Data excerpt =>

--- START ---

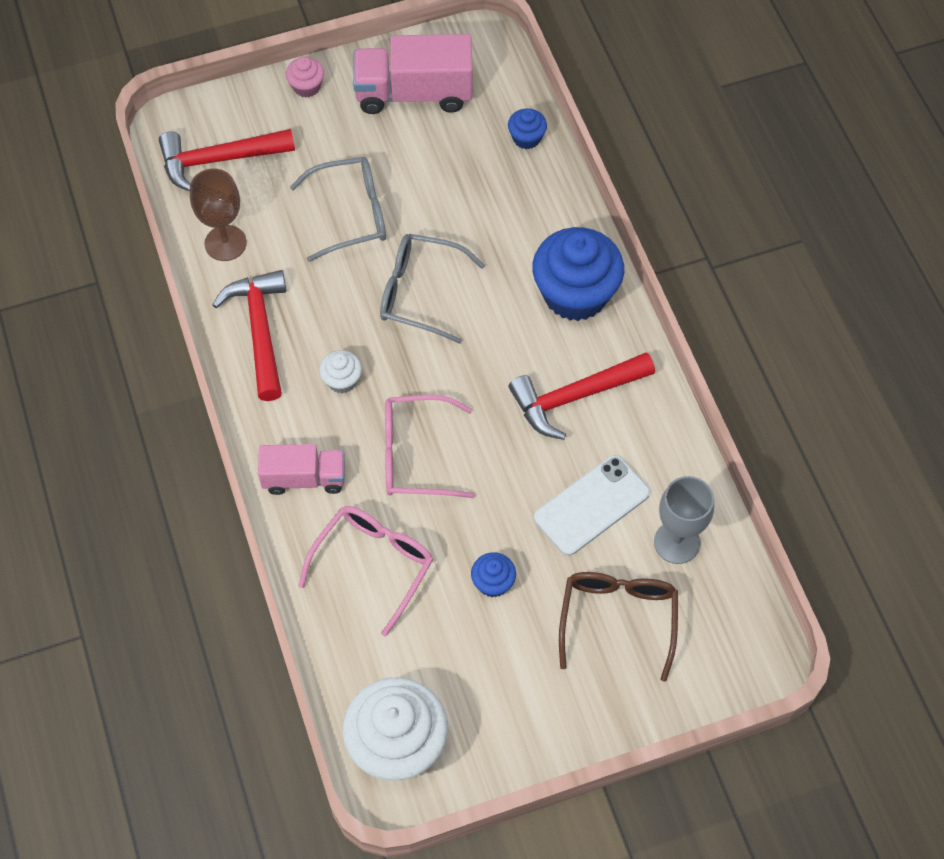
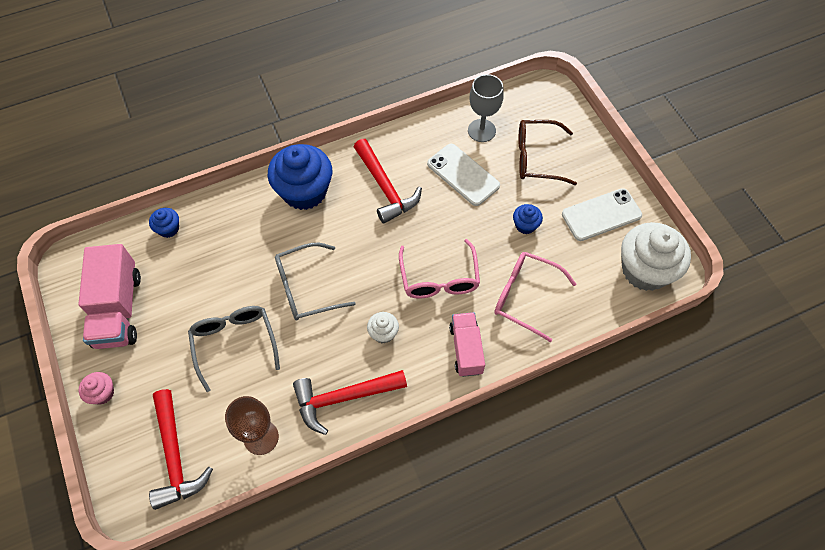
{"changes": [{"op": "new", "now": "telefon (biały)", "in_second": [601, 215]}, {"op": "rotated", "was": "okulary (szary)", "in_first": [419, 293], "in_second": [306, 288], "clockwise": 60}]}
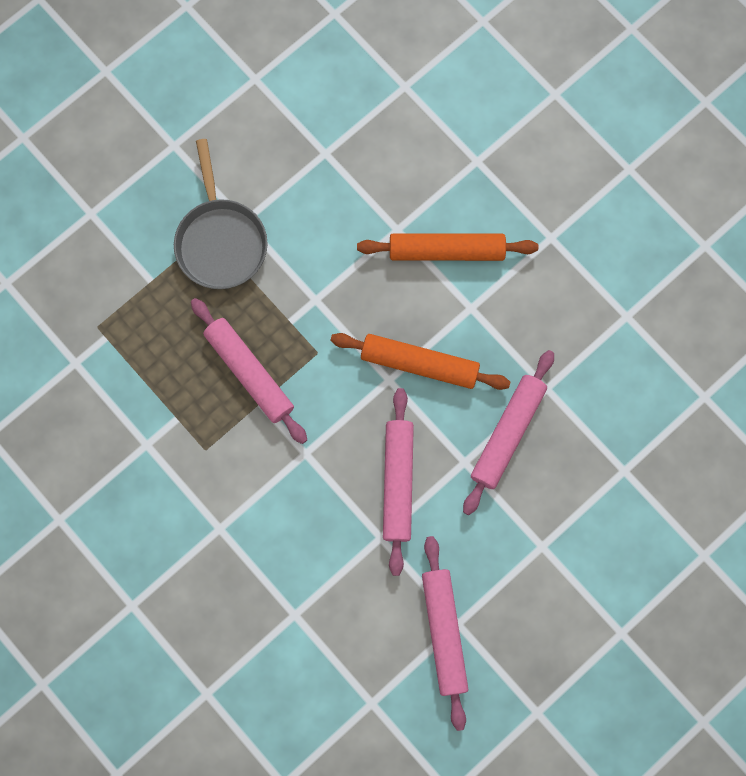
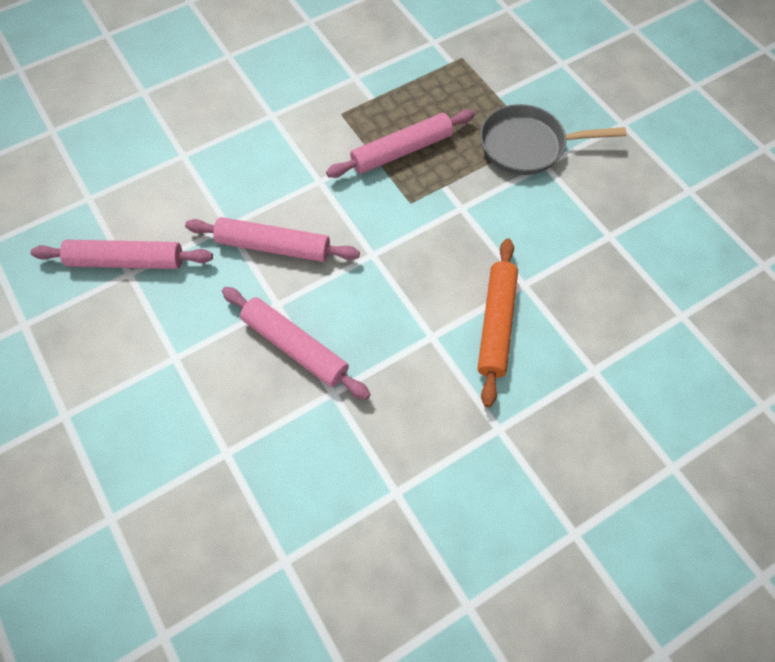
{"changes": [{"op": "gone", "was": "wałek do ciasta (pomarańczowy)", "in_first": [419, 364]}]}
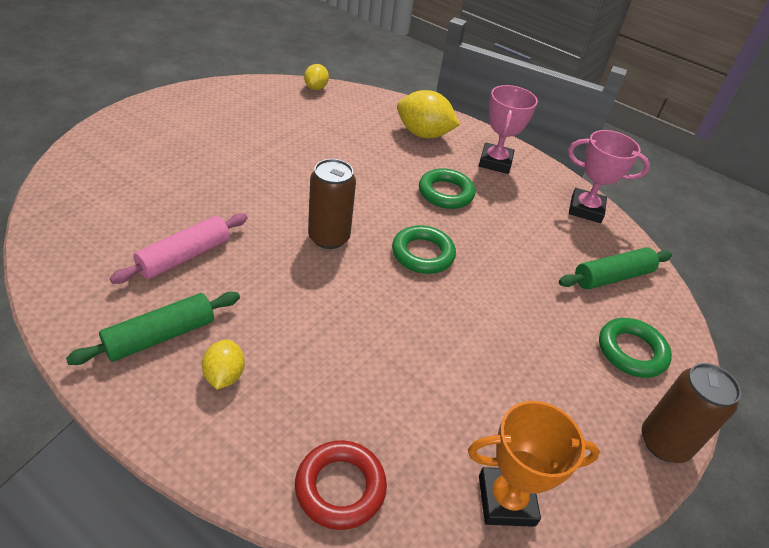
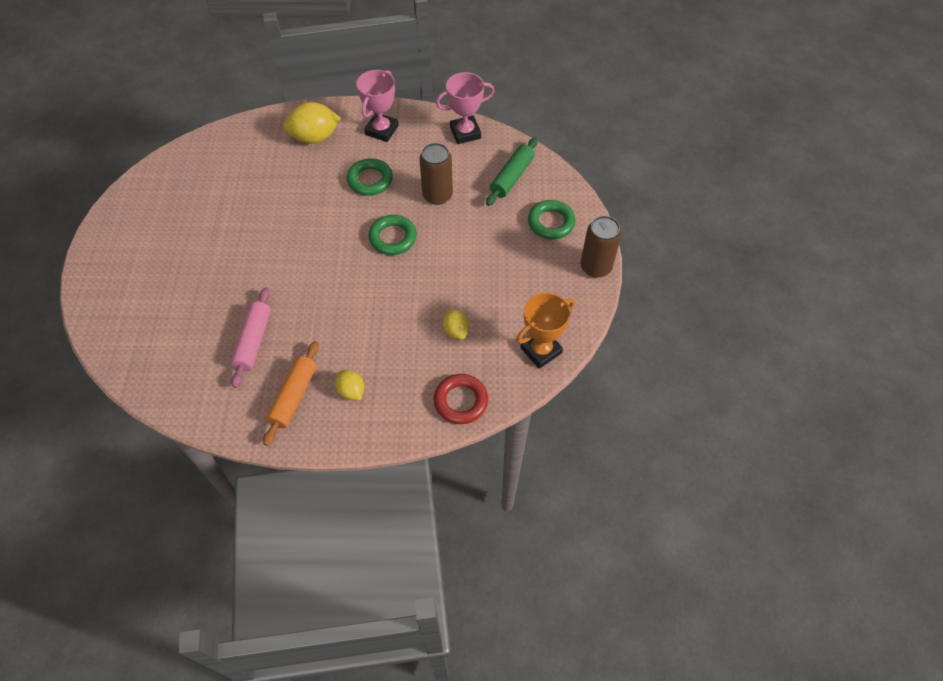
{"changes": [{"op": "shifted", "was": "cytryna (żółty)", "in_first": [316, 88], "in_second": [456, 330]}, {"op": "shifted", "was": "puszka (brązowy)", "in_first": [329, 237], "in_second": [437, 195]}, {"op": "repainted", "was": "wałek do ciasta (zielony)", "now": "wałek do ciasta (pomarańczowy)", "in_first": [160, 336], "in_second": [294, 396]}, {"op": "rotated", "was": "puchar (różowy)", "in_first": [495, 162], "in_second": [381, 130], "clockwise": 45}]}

--- END ---

The problem =>
All of the material should be written out again exactly, apart from the pictures.

Response area =>
{"changes": [{"op": "new", "now": "telefon (biały)", "in_second": [601, 215]}, {"op": "rotated", "was": "okulary (szary)", "in_first": [419, 293], "in_second": [306, 288], "clockwise": 60}]}
{"changes": [{"op": "gone", "was": "wałek do ciasta (pomarańczowy)", "in_first": [419, 364]}]}
{"changes": [{"op": "shifted", "was": "cytryna (żółty)", "in_first": [316, 88], "in_second": [456, 330]}, {"op": "shifted", "was": "puszka (brązowy)", "in_first": [329, 237], "in_second": [437, 195]}, {"op": "repainted", "was": "wałek do ciasta (zielony)", "now": "wałek do ciasta (pomarańczowy)", "in_first": [160, 336], "in_second": [294, 396]}, {"op": "rotated", "was": "puchar (różowy)", "in_first": [495, 162], "in_second": [381, 130], "clockwise": 45}]}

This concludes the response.